> **Task prompt**: If a line in the listing carries the word "none", return a copy of that line.

> **Records supplied**:
• • • • • • •

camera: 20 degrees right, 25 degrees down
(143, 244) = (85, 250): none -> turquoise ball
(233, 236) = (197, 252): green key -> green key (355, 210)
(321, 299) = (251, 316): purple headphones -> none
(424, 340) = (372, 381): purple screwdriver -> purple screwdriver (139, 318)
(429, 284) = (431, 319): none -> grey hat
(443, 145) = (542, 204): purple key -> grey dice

• • • • • • •

> **The completed task**:
(143, 244) = (85, 250): none -> turquoise ball
(321, 299) = (251, 316): purple headphones -> none
(429, 284) = (431, 319): none -> grey hat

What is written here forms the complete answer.